▶ DIRECTIONS FOR THIS TASK: The records must be repeated exactly and in their entirety.

#####

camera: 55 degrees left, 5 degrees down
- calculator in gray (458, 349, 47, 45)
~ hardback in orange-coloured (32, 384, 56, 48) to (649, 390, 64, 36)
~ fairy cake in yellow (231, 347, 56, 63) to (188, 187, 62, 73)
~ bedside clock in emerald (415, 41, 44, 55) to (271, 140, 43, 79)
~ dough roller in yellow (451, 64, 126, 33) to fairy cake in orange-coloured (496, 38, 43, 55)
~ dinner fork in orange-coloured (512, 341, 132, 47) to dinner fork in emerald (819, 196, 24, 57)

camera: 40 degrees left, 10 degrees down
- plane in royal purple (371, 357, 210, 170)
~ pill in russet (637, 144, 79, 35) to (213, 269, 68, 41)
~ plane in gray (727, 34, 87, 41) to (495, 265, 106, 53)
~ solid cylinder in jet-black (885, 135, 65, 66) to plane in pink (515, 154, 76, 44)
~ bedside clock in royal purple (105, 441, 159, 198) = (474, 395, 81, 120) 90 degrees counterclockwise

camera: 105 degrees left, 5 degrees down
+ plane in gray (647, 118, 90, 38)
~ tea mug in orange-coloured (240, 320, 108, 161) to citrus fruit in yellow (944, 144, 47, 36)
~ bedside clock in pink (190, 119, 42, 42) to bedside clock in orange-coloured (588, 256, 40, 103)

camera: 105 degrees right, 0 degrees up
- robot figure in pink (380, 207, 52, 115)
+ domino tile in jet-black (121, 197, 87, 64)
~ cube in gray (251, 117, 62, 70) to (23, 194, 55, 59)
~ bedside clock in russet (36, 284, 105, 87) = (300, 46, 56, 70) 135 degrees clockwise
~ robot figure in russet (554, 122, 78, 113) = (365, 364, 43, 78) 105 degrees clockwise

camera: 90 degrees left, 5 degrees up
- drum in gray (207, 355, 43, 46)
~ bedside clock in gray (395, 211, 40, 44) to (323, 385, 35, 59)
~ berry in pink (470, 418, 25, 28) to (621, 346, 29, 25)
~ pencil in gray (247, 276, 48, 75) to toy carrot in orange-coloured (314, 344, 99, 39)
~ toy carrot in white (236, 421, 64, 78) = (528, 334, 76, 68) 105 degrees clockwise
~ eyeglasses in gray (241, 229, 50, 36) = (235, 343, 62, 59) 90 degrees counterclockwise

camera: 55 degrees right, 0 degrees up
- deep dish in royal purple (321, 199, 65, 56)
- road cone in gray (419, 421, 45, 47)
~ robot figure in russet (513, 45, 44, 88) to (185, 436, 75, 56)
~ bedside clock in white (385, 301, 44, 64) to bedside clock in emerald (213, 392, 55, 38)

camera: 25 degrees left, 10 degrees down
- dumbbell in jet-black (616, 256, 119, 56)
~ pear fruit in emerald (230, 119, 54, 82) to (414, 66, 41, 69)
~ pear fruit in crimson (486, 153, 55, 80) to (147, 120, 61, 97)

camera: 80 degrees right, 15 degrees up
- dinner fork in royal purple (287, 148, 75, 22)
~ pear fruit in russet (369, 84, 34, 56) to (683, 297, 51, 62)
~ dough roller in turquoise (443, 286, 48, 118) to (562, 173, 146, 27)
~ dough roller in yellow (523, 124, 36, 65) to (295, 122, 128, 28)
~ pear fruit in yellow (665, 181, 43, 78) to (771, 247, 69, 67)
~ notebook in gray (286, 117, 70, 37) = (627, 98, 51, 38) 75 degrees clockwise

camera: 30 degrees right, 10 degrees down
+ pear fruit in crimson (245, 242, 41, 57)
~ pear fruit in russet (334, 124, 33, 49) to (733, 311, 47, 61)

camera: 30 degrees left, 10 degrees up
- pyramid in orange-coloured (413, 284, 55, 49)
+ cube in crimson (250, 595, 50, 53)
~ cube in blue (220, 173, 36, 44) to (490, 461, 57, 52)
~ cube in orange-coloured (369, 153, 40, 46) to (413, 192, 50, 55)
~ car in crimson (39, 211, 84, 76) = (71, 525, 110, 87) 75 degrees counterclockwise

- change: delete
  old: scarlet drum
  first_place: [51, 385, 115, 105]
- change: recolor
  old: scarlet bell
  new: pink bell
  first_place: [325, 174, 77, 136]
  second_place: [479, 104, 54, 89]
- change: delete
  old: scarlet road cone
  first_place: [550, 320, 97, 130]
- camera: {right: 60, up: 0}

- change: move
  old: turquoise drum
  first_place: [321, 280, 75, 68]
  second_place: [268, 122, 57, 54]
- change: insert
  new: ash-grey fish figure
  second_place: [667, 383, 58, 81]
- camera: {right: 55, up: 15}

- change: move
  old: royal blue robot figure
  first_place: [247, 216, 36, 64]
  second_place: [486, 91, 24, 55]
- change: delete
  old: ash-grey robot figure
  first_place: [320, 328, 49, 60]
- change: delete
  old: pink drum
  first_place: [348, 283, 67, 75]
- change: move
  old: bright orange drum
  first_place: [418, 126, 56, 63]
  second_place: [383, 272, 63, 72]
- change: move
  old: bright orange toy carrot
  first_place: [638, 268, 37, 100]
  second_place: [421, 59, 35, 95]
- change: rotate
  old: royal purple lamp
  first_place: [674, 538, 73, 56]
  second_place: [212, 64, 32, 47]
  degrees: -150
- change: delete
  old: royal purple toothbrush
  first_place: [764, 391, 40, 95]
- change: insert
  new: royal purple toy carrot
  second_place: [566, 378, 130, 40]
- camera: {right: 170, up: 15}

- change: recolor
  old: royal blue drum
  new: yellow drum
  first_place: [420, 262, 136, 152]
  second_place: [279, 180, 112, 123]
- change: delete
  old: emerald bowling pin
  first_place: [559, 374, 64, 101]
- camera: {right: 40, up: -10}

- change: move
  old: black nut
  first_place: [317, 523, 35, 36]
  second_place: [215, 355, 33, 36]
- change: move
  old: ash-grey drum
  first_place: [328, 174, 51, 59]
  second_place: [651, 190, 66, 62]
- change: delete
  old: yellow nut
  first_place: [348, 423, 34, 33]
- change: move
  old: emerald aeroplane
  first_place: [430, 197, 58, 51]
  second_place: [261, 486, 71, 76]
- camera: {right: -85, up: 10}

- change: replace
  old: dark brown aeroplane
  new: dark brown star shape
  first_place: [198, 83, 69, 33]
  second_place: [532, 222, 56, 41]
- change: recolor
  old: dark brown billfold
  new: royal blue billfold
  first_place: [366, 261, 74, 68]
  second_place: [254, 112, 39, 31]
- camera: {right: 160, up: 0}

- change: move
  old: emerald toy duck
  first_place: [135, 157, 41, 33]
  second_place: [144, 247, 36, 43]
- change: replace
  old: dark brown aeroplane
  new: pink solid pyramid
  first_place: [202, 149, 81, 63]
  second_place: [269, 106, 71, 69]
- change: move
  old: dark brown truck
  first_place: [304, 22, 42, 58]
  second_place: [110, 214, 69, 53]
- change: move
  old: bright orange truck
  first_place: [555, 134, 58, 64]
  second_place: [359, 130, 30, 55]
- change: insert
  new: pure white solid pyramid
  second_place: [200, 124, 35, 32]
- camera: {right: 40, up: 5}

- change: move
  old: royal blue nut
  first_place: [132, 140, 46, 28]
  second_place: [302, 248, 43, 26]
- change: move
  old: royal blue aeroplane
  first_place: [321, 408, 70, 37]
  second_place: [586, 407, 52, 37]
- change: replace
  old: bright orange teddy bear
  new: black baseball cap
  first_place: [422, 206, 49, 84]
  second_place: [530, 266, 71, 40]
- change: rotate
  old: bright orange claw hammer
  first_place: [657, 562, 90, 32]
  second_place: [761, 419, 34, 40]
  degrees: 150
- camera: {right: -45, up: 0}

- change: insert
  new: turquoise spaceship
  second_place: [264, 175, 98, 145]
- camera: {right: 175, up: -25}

#####

▶ RESPONSE TO THIS EXERCISE:
camera: 55 degrees left, 5 degrees down
- calculator in gray (458, 349, 47, 45)
~ hardback in orange-coloured (32, 384, 56, 48) to (649, 390, 64, 36)
~ fairy cake in yellow (231, 347, 56, 63) to (188, 187, 62, 73)
~ bedside clock in emerald (415, 41, 44, 55) to (271, 140, 43, 79)
~ dough roller in yellow (451, 64, 126, 33) to fairy cake in orange-coloured (496, 38, 43, 55)
~ dinner fork in orange-coloured (512, 341, 132, 47) to dinner fork in emerald (819, 196, 24, 57)

camera: 40 degrees left, 10 degrees down
- plane in royal purple (371, 357, 210, 170)
~ pill in russet (637, 144, 79, 35) to (213, 269, 68, 41)
~ plane in gray (727, 34, 87, 41) to (495, 265, 106, 53)
~ solid cylinder in jet-black (885, 135, 65, 66) to plane in pink (515, 154, 76, 44)
~ bedside clock in royal purple (105, 441, 159, 198) = (474, 395, 81, 120) 90 degrees counterclockwise

camera: 105 degrees left, 5 degrees down
+ plane in gray (647, 118, 90, 38)
~ tea mug in orange-coloured (240, 320, 108, 161) to citrus fruit in yellow (944, 144, 47, 36)
~ bedside clock in pink (190, 119, 42, 42) to bedside clock in orange-coloured (588, 256, 40, 103)

camera: 105 degrees right, 0 degrees up
- robot figure in pink (380, 207, 52, 115)
+ domino tile in jet-black (121, 197, 87, 64)
~ cube in gray (251, 117, 62, 70) to (23, 194, 55, 59)
~ bedside clock in russet (36, 284, 105, 87) = (300, 46, 56, 70) 135 degrees clockwise
~ robot figure in russet (554, 122, 78, 113) = (365, 364, 43, 78) 105 degrees clockwise

camera: 90 degrees left, 5 degrees up
- drum in gray (207, 355, 43, 46)
~ bedside clock in gray (395, 211, 40, 44) to (323, 385, 35, 59)
~ berry in pink (470, 418, 25, 28) to (621, 346, 29, 25)
~ pencil in gray (247, 276, 48, 75) to toy carrot in orange-coloured (314, 344, 99, 39)
~ toy carrot in white (236, 421, 64, 78) = (528, 334, 76, 68) 105 degrees clockwise
~ eyeglasses in gray (241, 229, 50, 36) = (235, 343, 62, 59) 90 degrees counterclockwise

camera: 55 degrees right, 0 degrees up
- deep dish in royal purple (321, 199, 65, 56)
- road cone in gray (419, 421, 45, 47)
~ robot figure in russet (513, 45, 44, 88) to (185, 436, 75, 56)
~ bedside clock in white (385, 301, 44, 64) to bedside clock in emerald (213, 392, 55, 38)

camera: 25 degrees left, 10 degrees down
- dumbbell in jet-black (616, 256, 119, 56)
~ pear fruit in emerald (230, 119, 54, 82) to (414, 66, 41, 69)
~ pear fruit in crimson (486, 153, 55, 80) to (147, 120, 61, 97)

camera: 80 degrees right, 15 degrees up
- dinner fork in royal purple (287, 148, 75, 22)
~ pear fruit in russet (369, 84, 34, 56) to (683, 297, 51, 62)
~ dough roller in turquoise (443, 286, 48, 118) to (562, 173, 146, 27)
~ dough roller in yellow (523, 124, 36, 65) to (295, 122, 128, 28)
~ pear fruit in yellow (665, 181, 43, 78) to (771, 247, 69, 67)
~ notebook in gray (286, 117, 70, 37) = (627, 98, 51, 38) 75 degrees clockwise

camera: 30 degrees right, 10 degrees down
+ pear fruit in crimson (245, 242, 41, 57)
~ pear fruit in russet (334, 124, 33, 49) to (733, 311, 47, 61)

camera: 30 degrees left, 10 degrees up
- pyramid in orange-coloured (413, 284, 55, 49)
+ cube in crimson (250, 595, 50, 53)
~ cube in blue (220, 173, 36, 44) to (490, 461, 57, 52)
~ cube in orange-coloured (369, 153, 40, 46) to (413, 192, 50, 55)
~ car in crimson (39, 211, 84, 76) = (71, 525, 110, 87) 75 degrees counterclockwise

- change: delete
  old: scarlet drum
  first_place: [51, 385, 115, 105]
- change: recolor
  old: scarlet bell
  new: pink bell
  first_place: [325, 174, 77, 136]
  second_place: [479, 104, 54, 89]
- change: delete
  old: scarlet road cone
  first_place: [550, 320, 97, 130]
- camera: {right: 60, up: 0}

- change: move
  old: turquoise drum
  first_place: [321, 280, 75, 68]
  second_place: [268, 122, 57, 54]
- change: insert
  new: ash-grey fish figure
  second_place: [667, 383, 58, 81]
- camera: {right: 55, up: 15}

- change: move
  old: royal blue robot figure
  first_place: [247, 216, 36, 64]
  second_place: [486, 91, 24, 55]
- change: delete
  old: ash-grey robot figure
  first_place: [320, 328, 49, 60]
- change: delete
  old: pink drum
  first_place: [348, 283, 67, 75]
- change: move
  old: bright orange drum
  first_place: [418, 126, 56, 63]
  second_place: [383, 272, 63, 72]
- change: move
  old: bright orange toy carrot
  first_place: [638, 268, 37, 100]
  second_place: [421, 59, 35, 95]
- change: rotate
  old: royal purple lamp
  first_place: [674, 538, 73, 56]
  second_place: [212, 64, 32, 47]
  degrees: -150
- change: delete
  old: royal purple toothbrush
  first_place: [764, 391, 40, 95]
- change: insert
  new: royal purple toy carrot
  second_place: [566, 378, 130, 40]
- camera: {right: 170, up: 15}

- change: recolor
  old: royal blue drum
  new: yellow drum
  first_place: [420, 262, 136, 152]
  second_place: [279, 180, 112, 123]
- change: delete
  old: emerald bowling pin
  first_place: [559, 374, 64, 101]
- camera: {right: 40, up: -10}

- change: move
  old: black nut
  first_place: [317, 523, 35, 36]
  second_place: [215, 355, 33, 36]
- change: move
  old: ash-grey drum
  first_place: [328, 174, 51, 59]
  second_place: [651, 190, 66, 62]
- change: delete
  old: yellow nut
  first_place: [348, 423, 34, 33]
- change: move
  old: emerald aeroplane
  first_place: [430, 197, 58, 51]
  second_place: [261, 486, 71, 76]
- camera: {right: -85, up: 10}

- change: replace
  old: dark brown aeroplane
  new: dark brown star shape
  first_place: [198, 83, 69, 33]
  second_place: [532, 222, 56, 41]
- change: recolor
  old: dark brown billfold
  new: royal blue billfold
  first_place: [366, 261, 74, 68]
  second_place: [254, 112, 39, 31]
- camera: {right: 160, up: 0}

- change: move
  old: emerald toy duck
  first_place: [135, 157, 41, 33]
  second_place: [144, 247, 36, 43]
- change: replace
  old: dark brown aeroplane
  new: pink solid pyramid
  first_place: [202, 149, 81, 63]
  second_place: [269, 106, 71, 69]
- change: move
  old: dark brown truck
  first_place: [304, 22, 42, 58]
  second_place: [110, 214, 69, 53]
- change: move
  old: bright orange truck
  first_place: [555, 134, 58, 64]
  second_place: [359, 130, 30, 55]
- change: insert
  new: pure white solid pyramid
  second_place: [200, 124, 35, 32]
- camera: {right: 40, up: 5}

- change: move
  old: royal blue nut
  first_place: [132, 140, 46, 28]
  second_place: [302, 248, 43, 26]
- change: move
  old: royal blue aeroplane
  first_place: [321, 408, 70, 37]
  second_place: [586, 407, 52, 37]
- change: replace
  old: bright orange teddy bear
  new: black baseball cap
  first_place: [422, 206, 49, 84]
  second_place: [530, 266, 71, 40]
- change: rotate
  old: bright orange claw hammer
  first_place: [657, 562, 90, 32]
  second_place: [761, 419, 34, 40]
  degrees: 150
- camera: {right: -45, up: 0}

- change: insert
  new: turquoise spaceship
  second_place: [264, 175, 98, 145]
- camera: {right: 175, up: -25}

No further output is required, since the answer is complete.